[Data to process Boundary: Start]

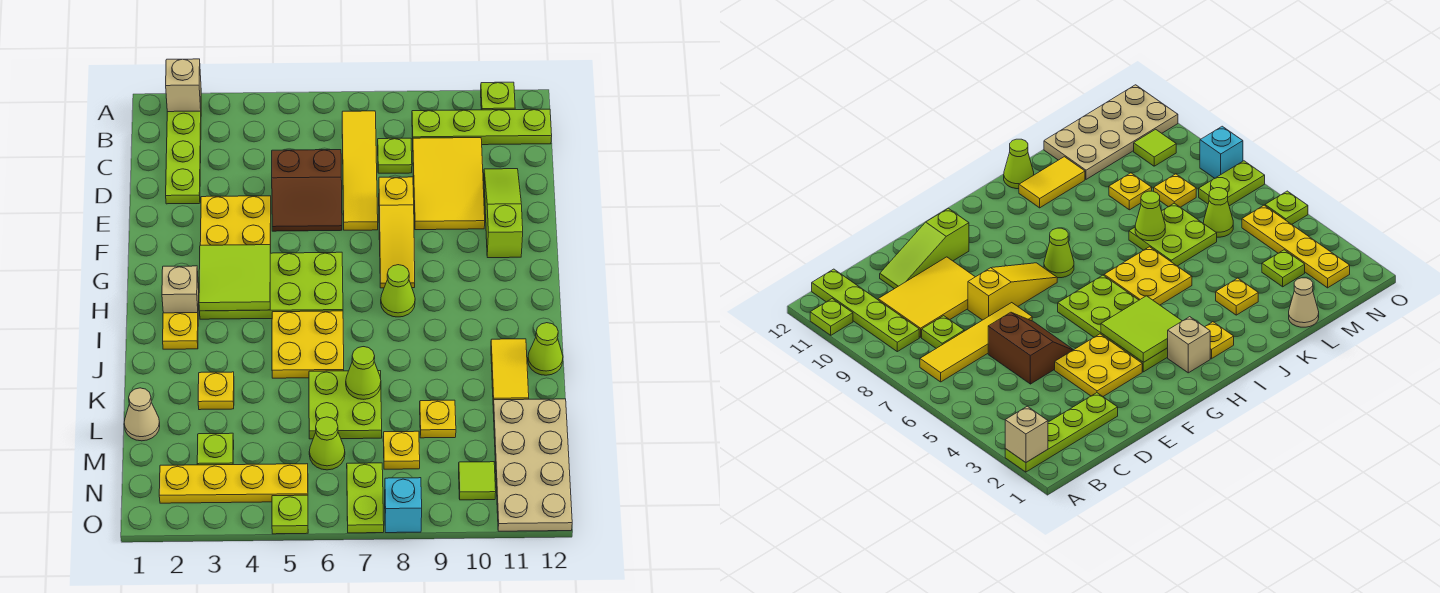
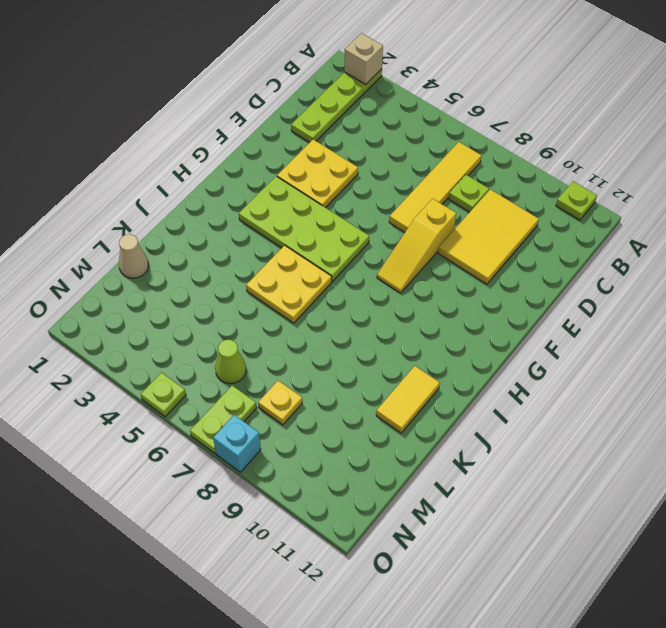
none -> lime plate B9:B12 level 1
none -> brown slope D5:E6 level 1 top D
none -> lime slope D11:F11 level 1 top F
none -> tan brick H2 level 1

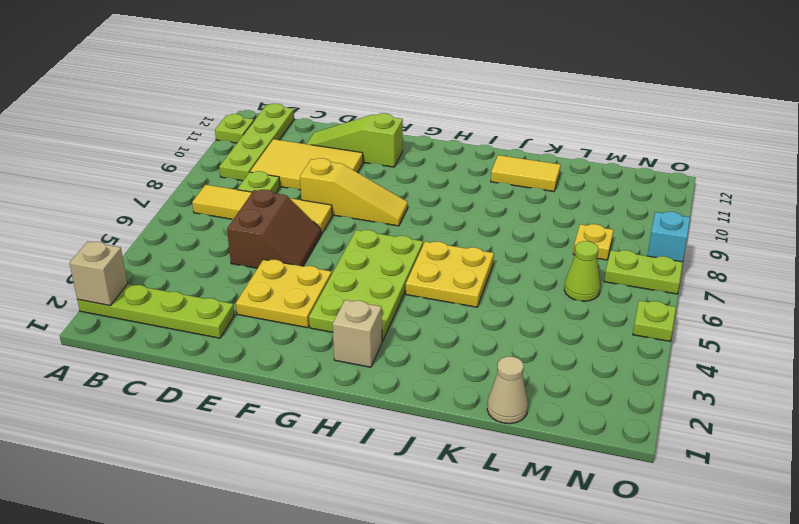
none -> lime cone H8 level 1
none -> yellow plate I2 level 1
none -> lime cone J12 level 1
none -> yellow plate K3 level 1

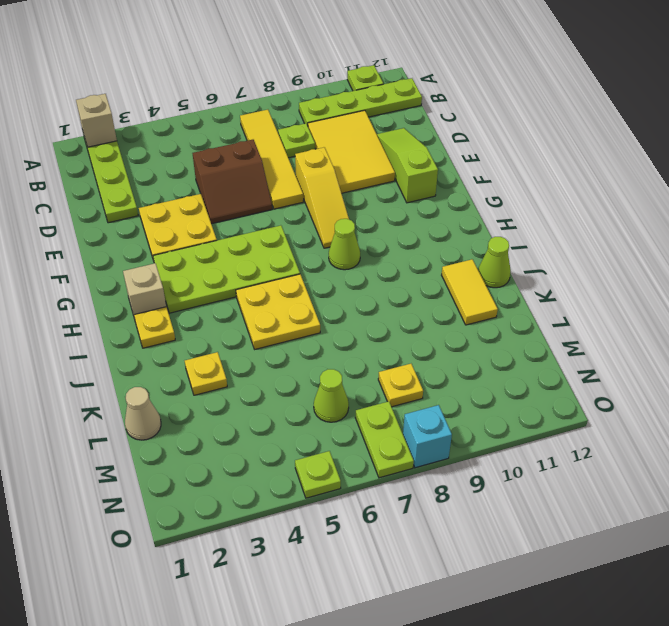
none -> lime plate K6:L7 level 1
none -> yellow plate L9 level 1
none -> tan plate L11:O12 level 1
none -> lime plate M3 level 1

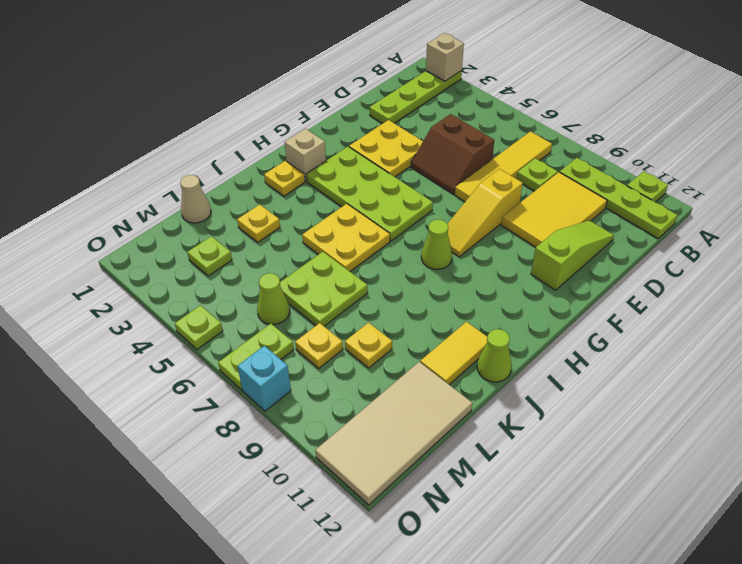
tan tile L11:O12 level 1 -> tan plate L11:O12 level 1
none -> yellow plate N2:N5 level 1
none -> lime tile N10 level 1
none -> lime tile G3:H4 level 2
none -> lime cone K7 level 2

[Data to process Boundary: End]

> [What you are asked to do] Repeat exactly the lines above, starting at the one that contains "none -> yellow plate I2 level 1" and stopping at the last line of the entries, and leave out the pictures.

> [Output below]
none -> yellow plate I2 level 1
none -> lime cone J12 level 1
none -> yellow plate K3 level 1

none -> lime plate K6:L7 level 1
none -> yellow plate L9 level 1
none -> tan plate L11:O12 level 1
none -> lime plate M3 level 1

tan tile L11:O12 level 1 -> tan plate L11:O12 level 1
none -> yellow plate N2:N5 level 1
none -> lime tile N10 level 1
none -> lime tile G3:H4 level 2
none -> lime cone K7 level 2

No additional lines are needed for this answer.